Data excerpts =>
- - -

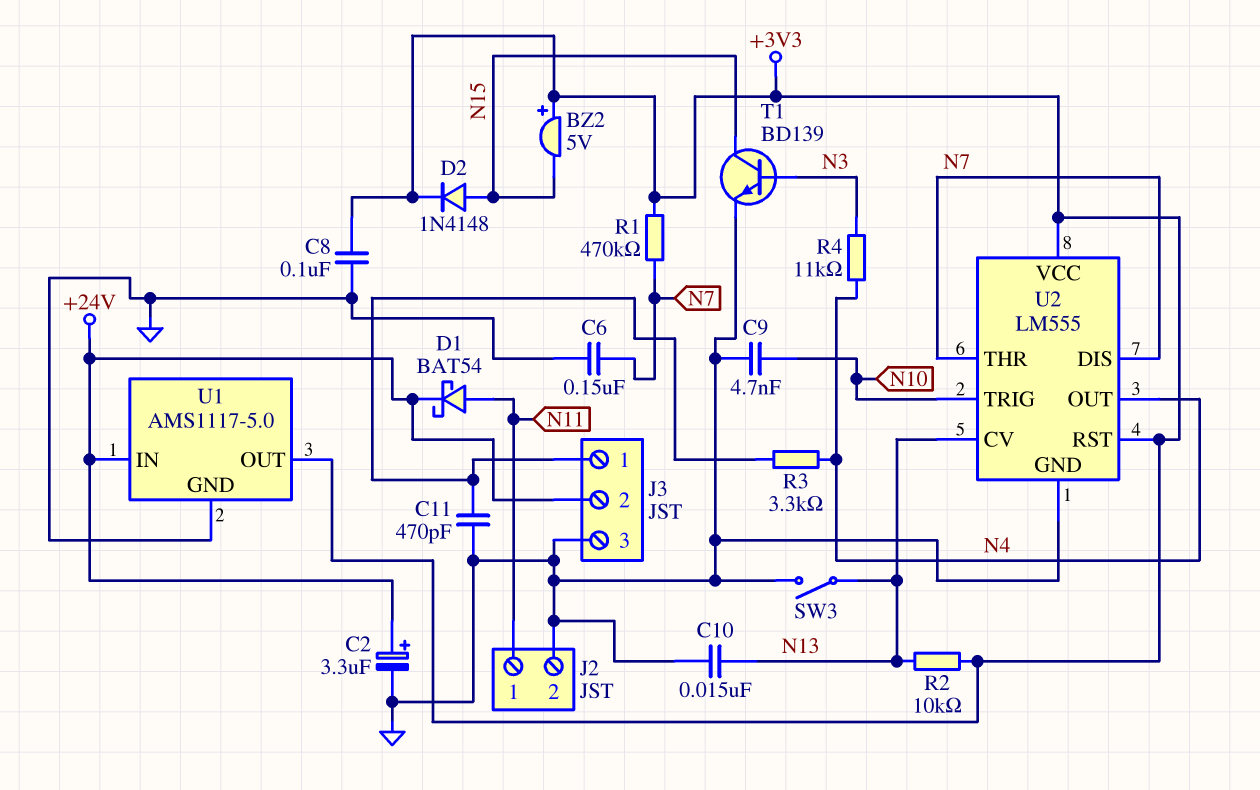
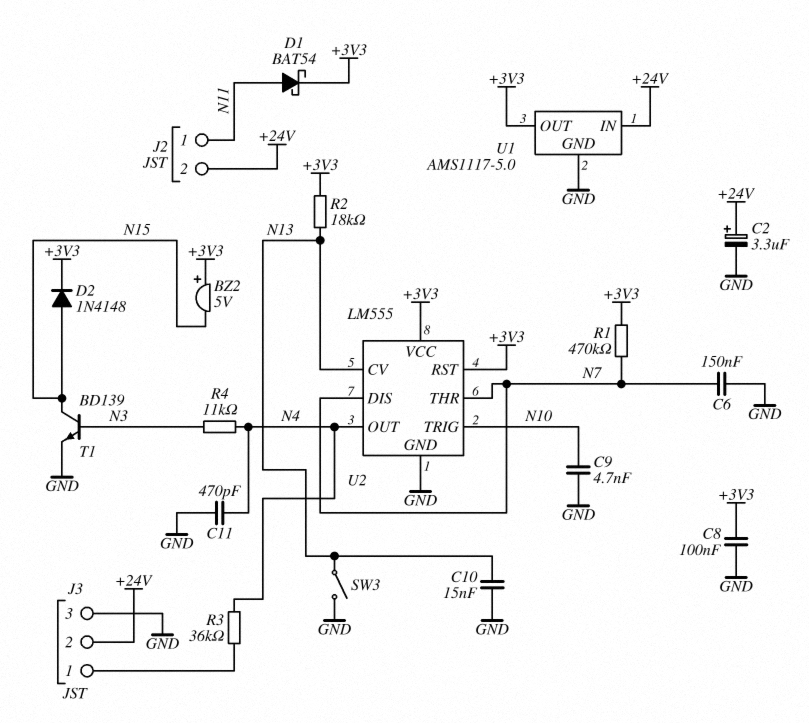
C11: 470pF (GND, J3/1) -> 470pF (GND, N4)
D1: schottky BAT54 (A N11, K +24V) -> schottky BAT54 (A N11, K +3V3)
J2 pin 2: GND -> +24V
R2: 10k (+3V3, N13) -> 18k (+3V3, N13)
R3: 3.3k (J3/1, N4) -> 36k (J3/1, N4)

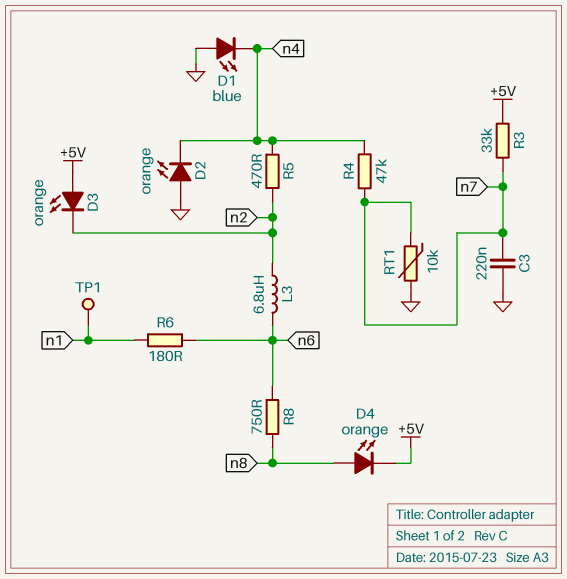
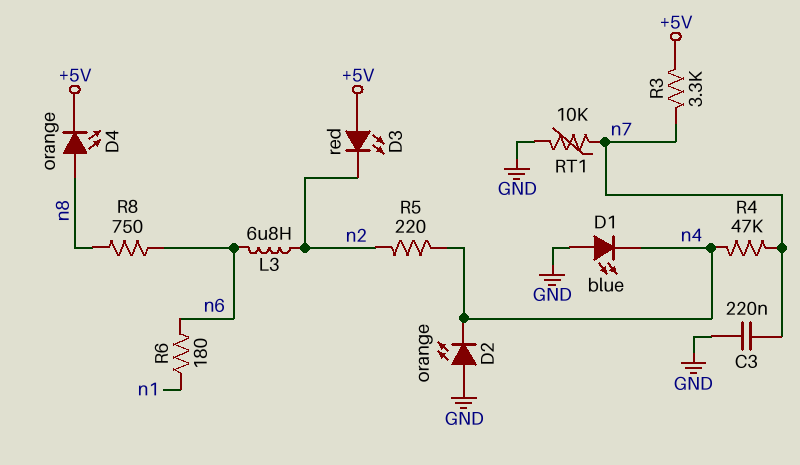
D3: LED orange (A +5V, K n2) -> LED red (A +5V, K n2)
R3: 33k (+5V, n7) -> 3.3k (+5V, n7)
R5: 470 (n2, n4) -> 220 (n2, n4)
TP1: test point (n1) -> none

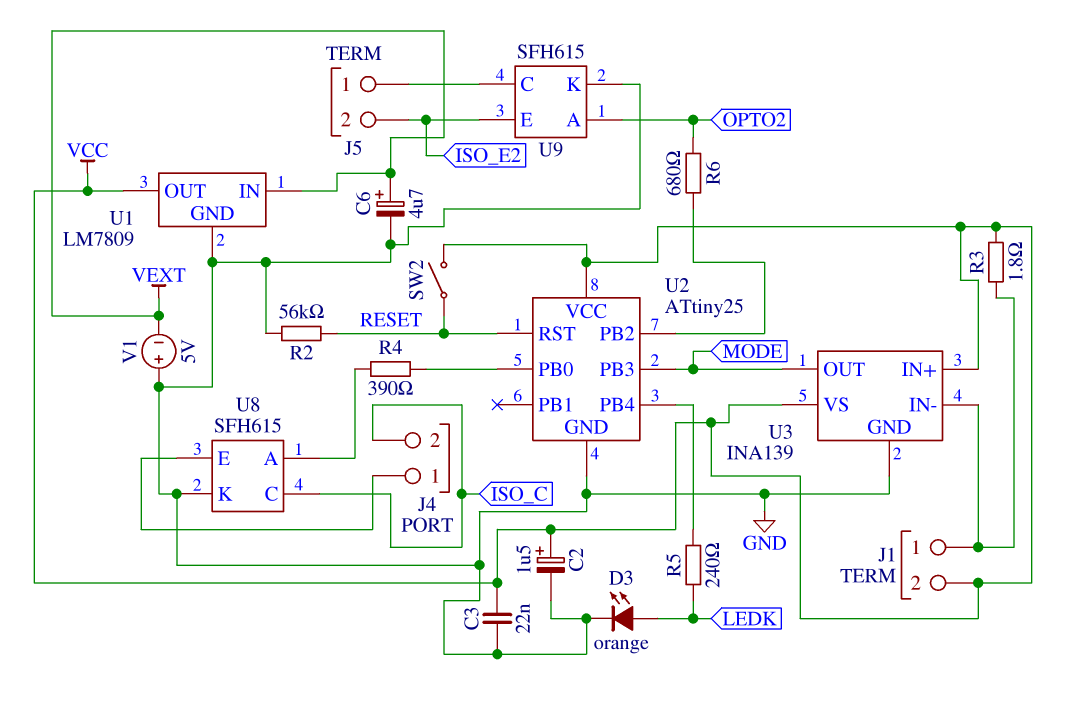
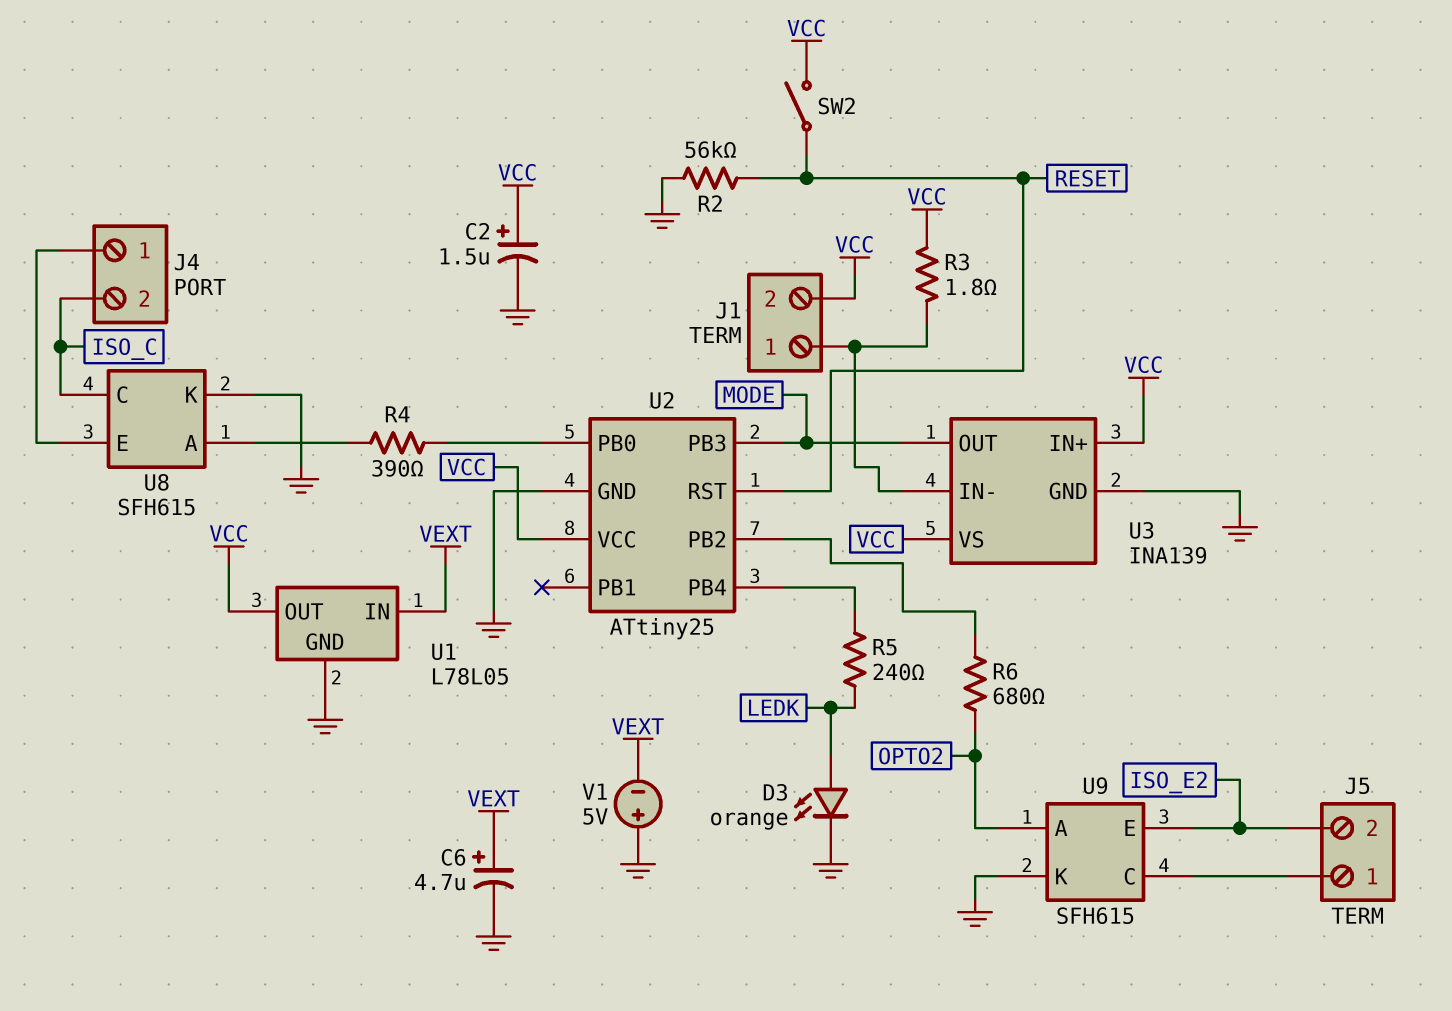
C3: 22nF (GND, VCC) -> none
U1: LM7809 -> L78L05

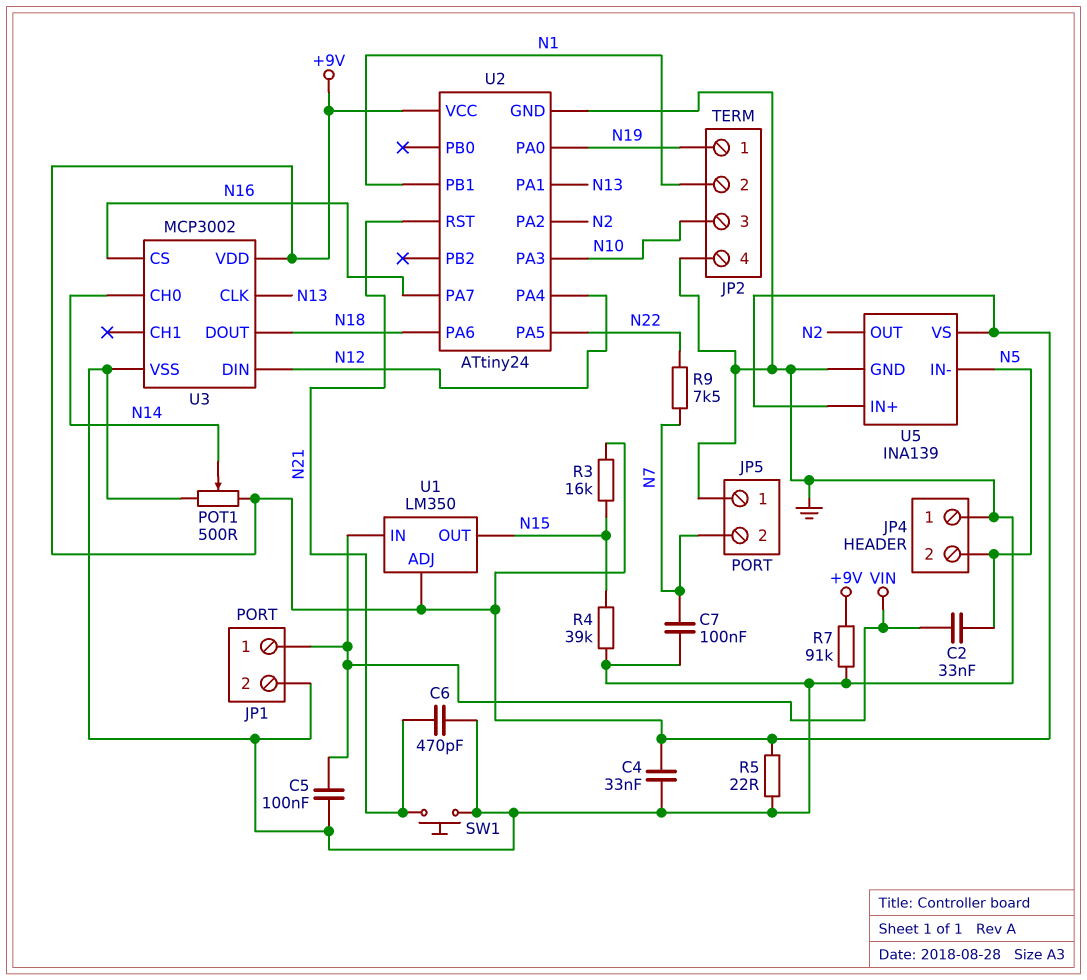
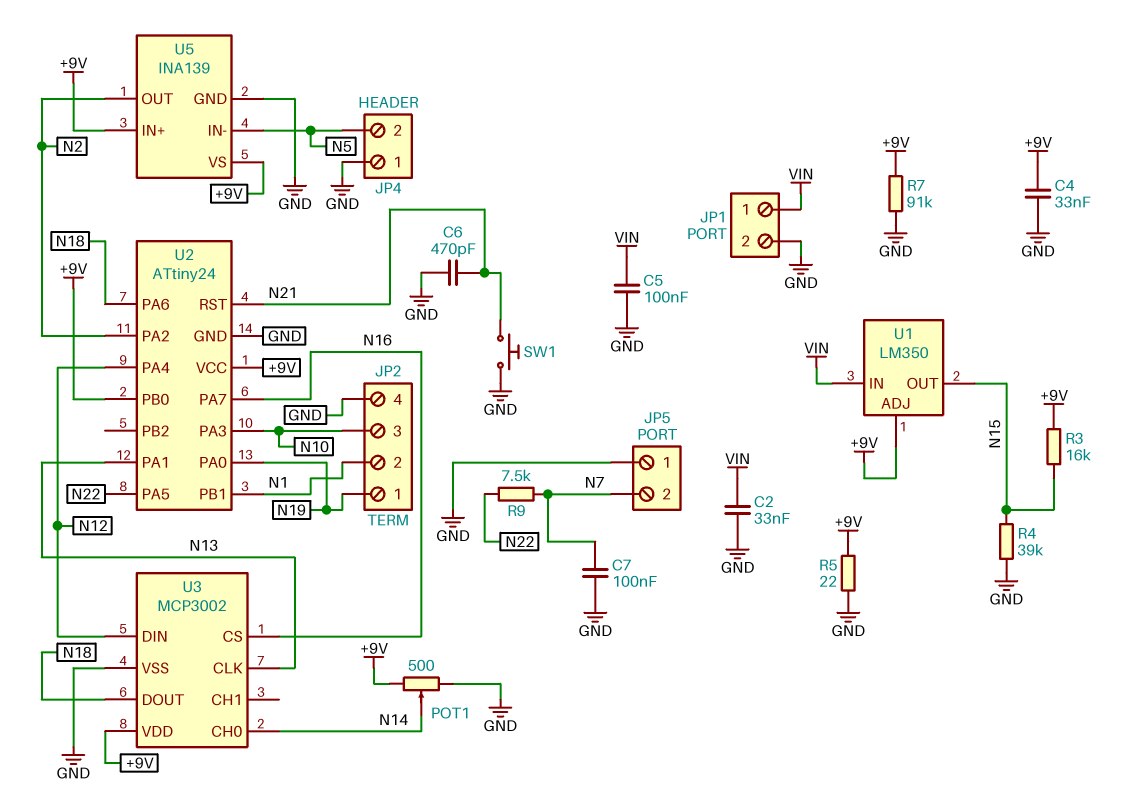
C2: 33nF (N5, VIN) -> 33nF (GND, VIN)
U2 pin PB0: none -> +9V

- - -

Exercise => When a picture appears in the material, please pass over it while retyping the rest exactly.

Your response =>
C11: 470pF (GND, J3/1) -> 470pF (GND, N4)
D1: schottky BAT54 (A N11, K +24V) -> schottky BAT54 (A N11, K +3V3)
J2 pin 2: GND -> +24V
R2: 10k (+3V3, N13) -> 18k (+3V3, N13)
R3: 3.3k (J3/1, N4) -> 36k (J3/1, N4)

D3: LED orange (A +5V, K n2) -> LED red (A +5V, K n2)
R3: 33k (+5V, n7) -> 3.3k (+5V, n7)
R5: 470 (n2, n4) -> 220 (n2, n4)
TP1: test point (n1) -> none

C3: 22nF (GND, VCC) -> none
U1: LM7809 -> L78L05

C2: 33nF (N5, VIN) -> 33nF (GND, VIN)
U2 pin PB0: none -> +9V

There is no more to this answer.